◆ WHAT THIS TASK INVOLVES
Give back exactly the lines from the "RTC1 pin SDA: 14 -> 2" line to the final line of the records, and only those, minus any pictures.

◆ RECORDED DATA
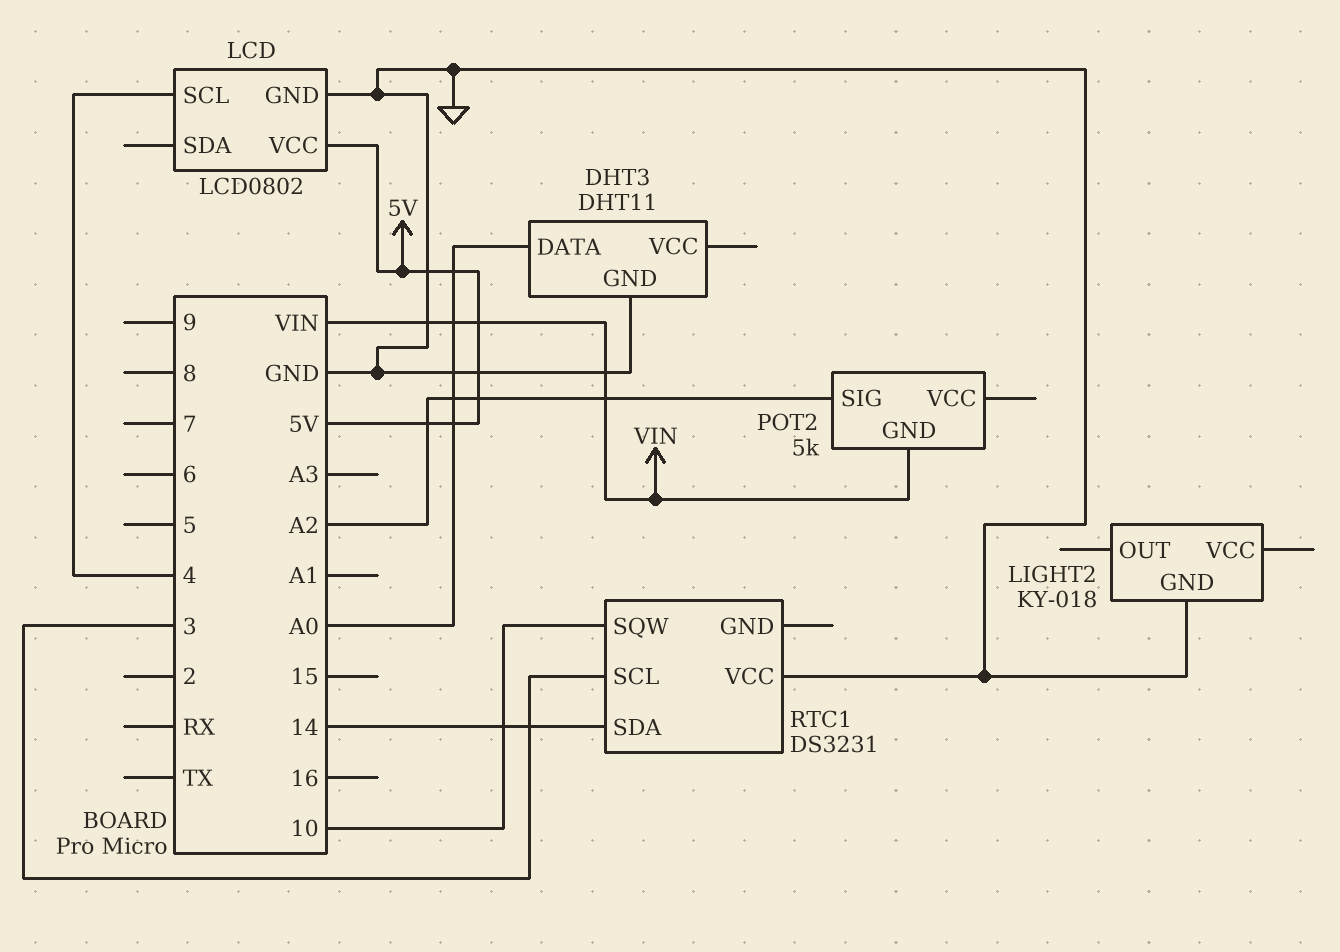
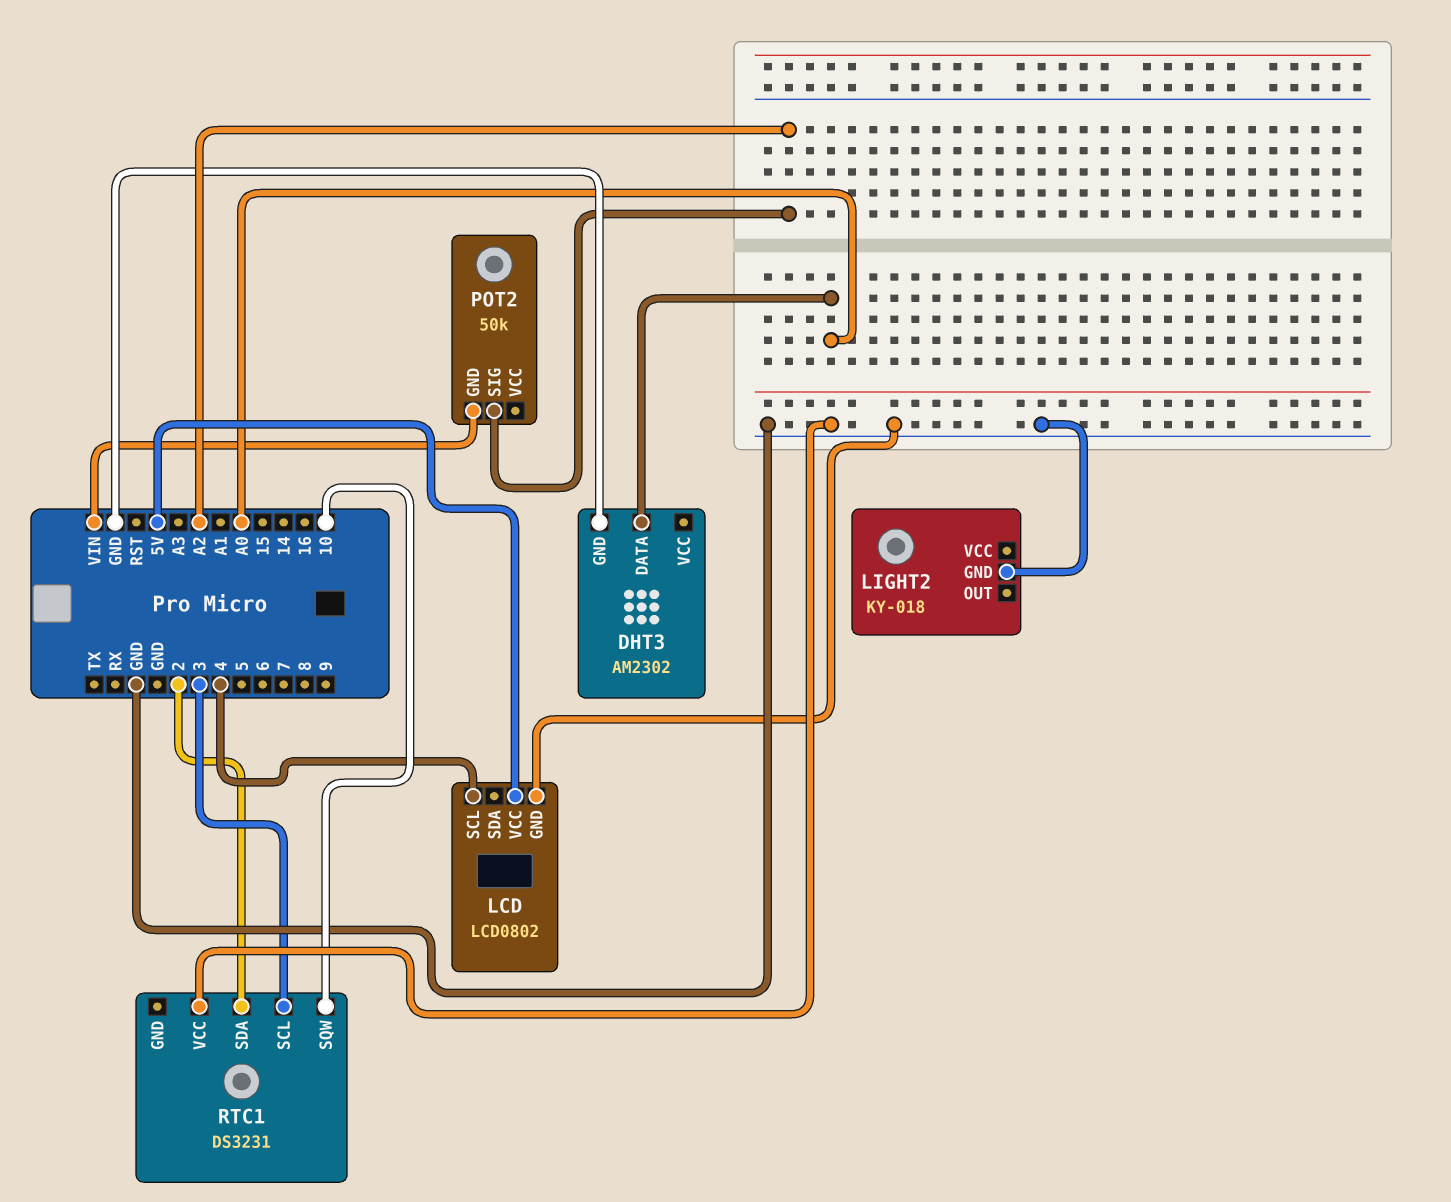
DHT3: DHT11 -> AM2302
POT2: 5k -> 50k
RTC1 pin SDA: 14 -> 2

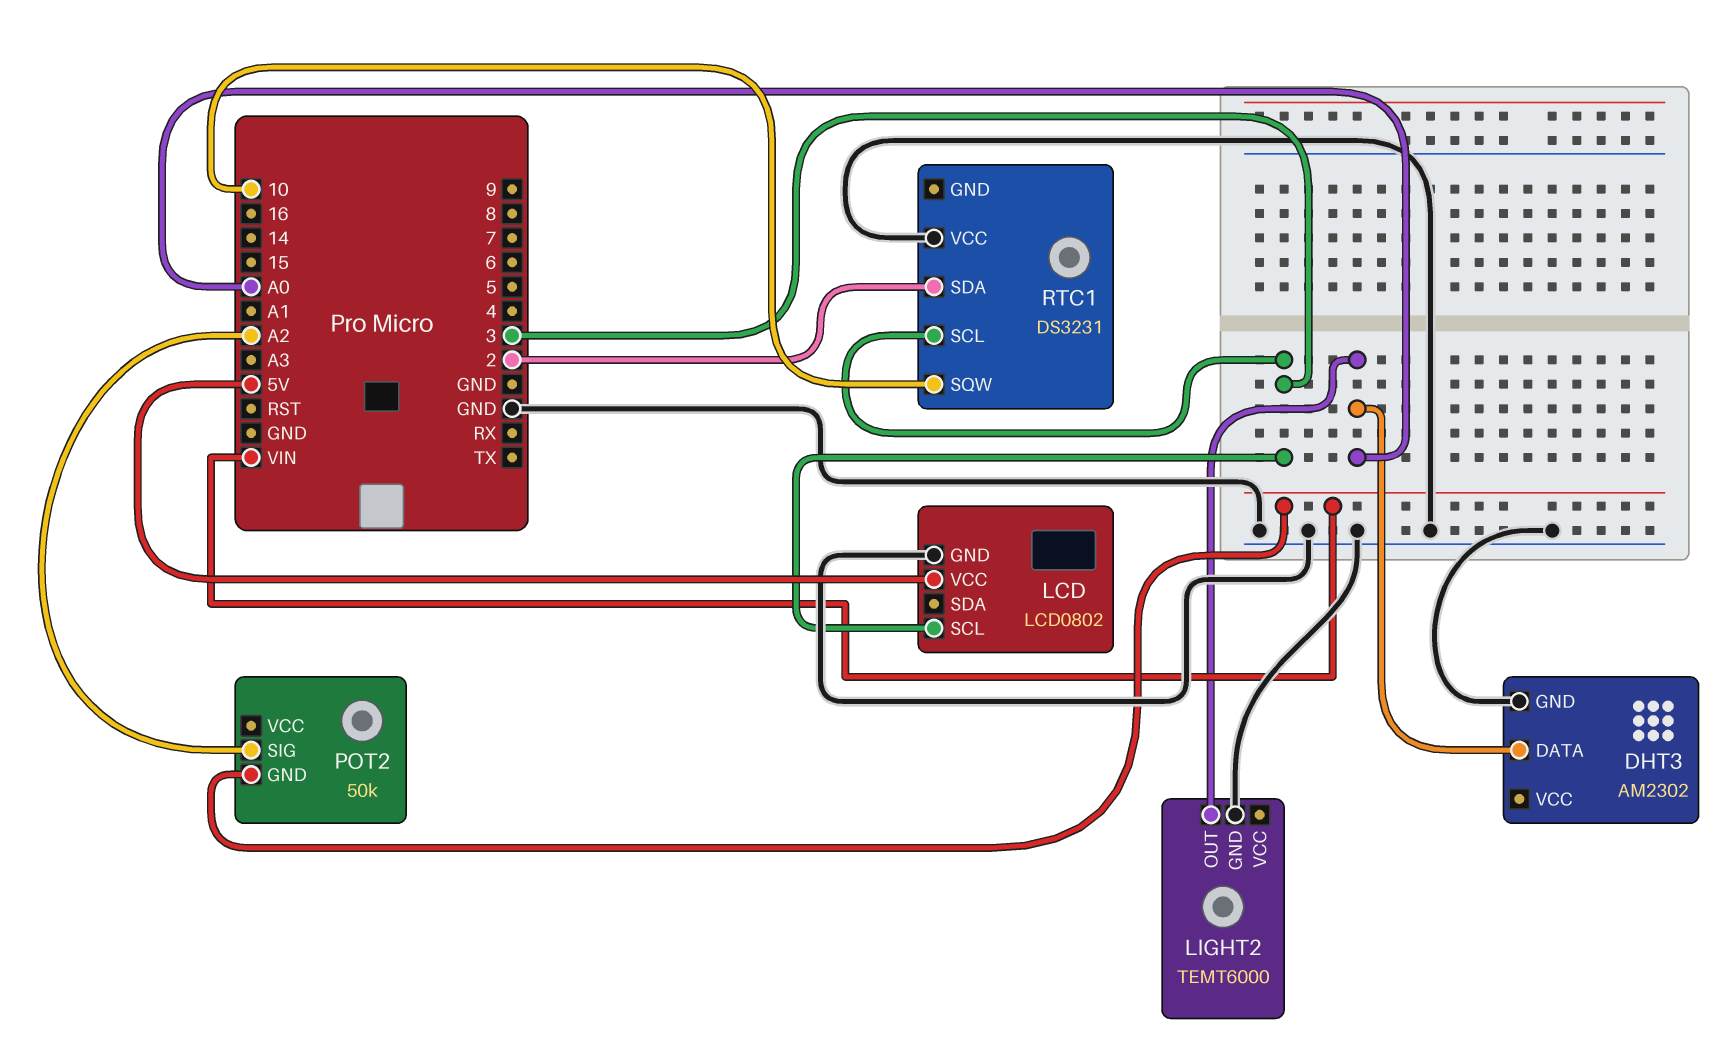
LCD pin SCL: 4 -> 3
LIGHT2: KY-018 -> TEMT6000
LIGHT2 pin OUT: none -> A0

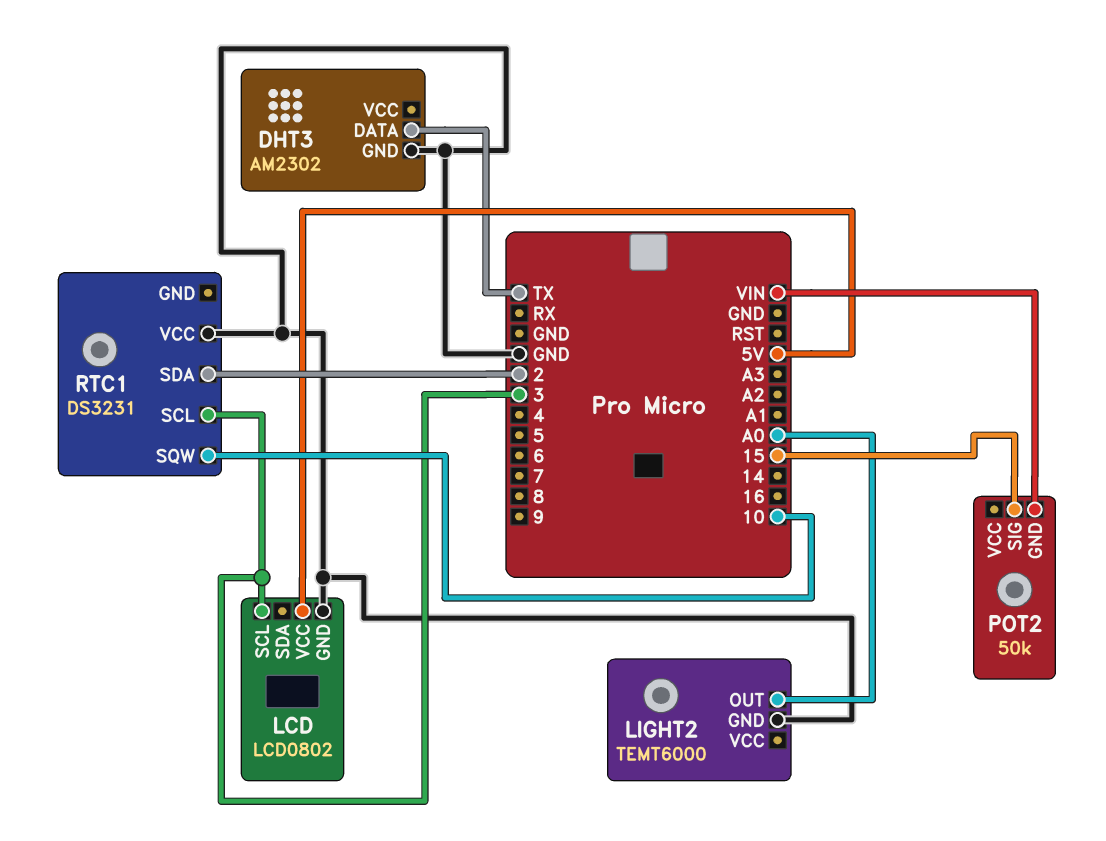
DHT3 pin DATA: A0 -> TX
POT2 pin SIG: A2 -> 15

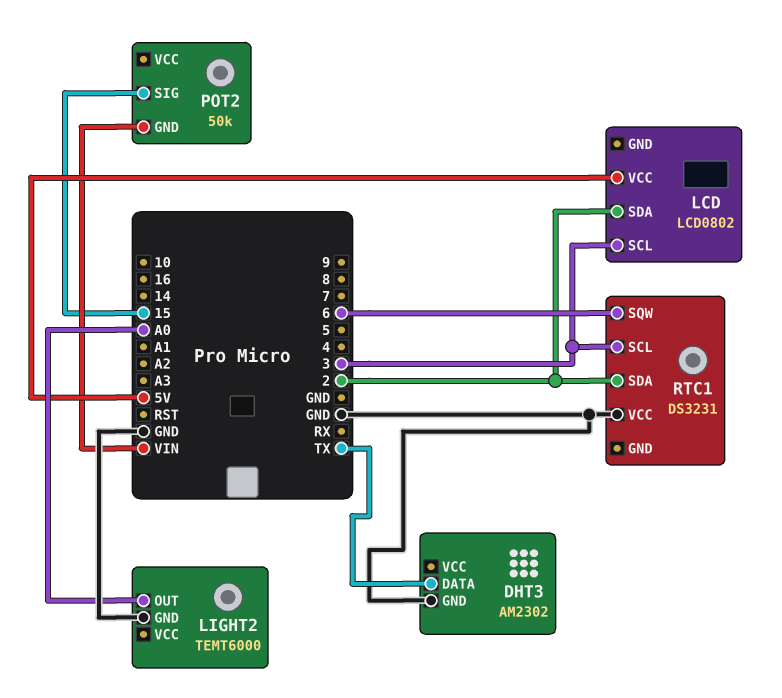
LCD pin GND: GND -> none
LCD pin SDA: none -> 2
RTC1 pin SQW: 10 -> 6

◆ WRITTEN ANSWER
RTC1 pin SDA: 14 -> 2

LCD pin SCL: 4 -> 3
LIGHT2: KY-018 -> TEMT6000
LIGHT2 pin OUT: none -> A0

DHT3 pin DATA: A0 -> TX
POT2 pin SIG: A2 -> 15

LCD pin GND: GND -> none
LCD pin SDA: none -> 2
RTC1 pin SQW: 10 -> 6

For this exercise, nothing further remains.